Exercise details ->
Output the listing exactly as written, apart from its pictures.

** Opening Stored data block **

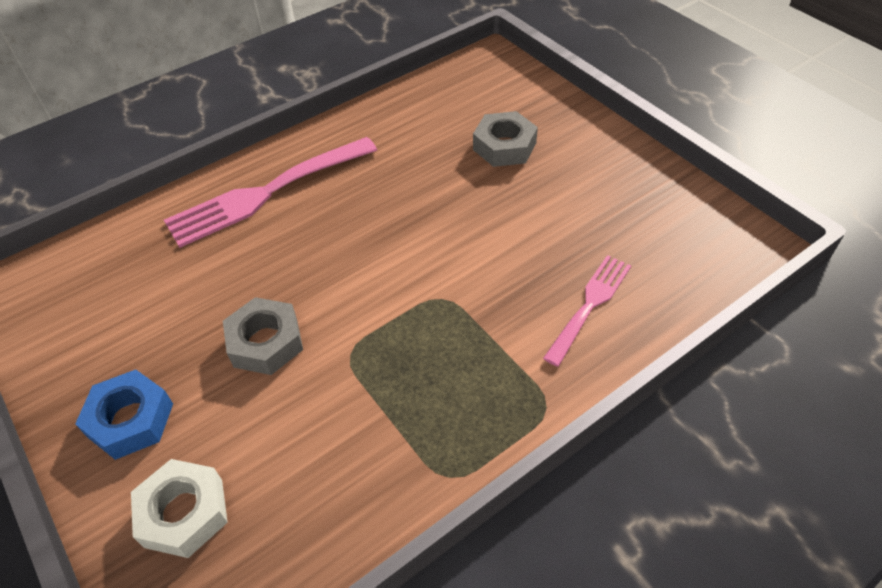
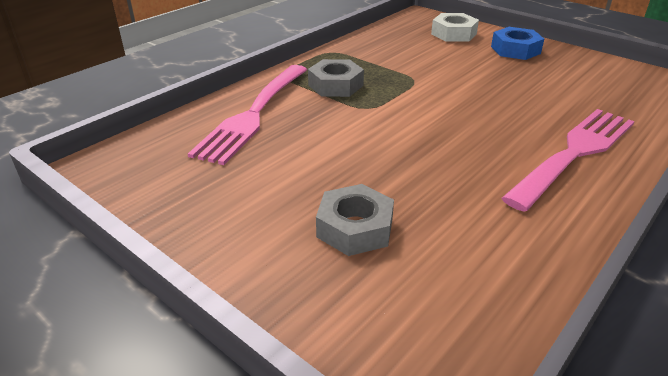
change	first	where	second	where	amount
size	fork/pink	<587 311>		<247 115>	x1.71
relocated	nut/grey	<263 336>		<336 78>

** Closing Stored data block **

Finished exercise ->
change	first	where	second	where	amount
size	fork/pink	<587 311>		<247 115>	x1.71
relocated	nut/grey	<263 336>		<336 78>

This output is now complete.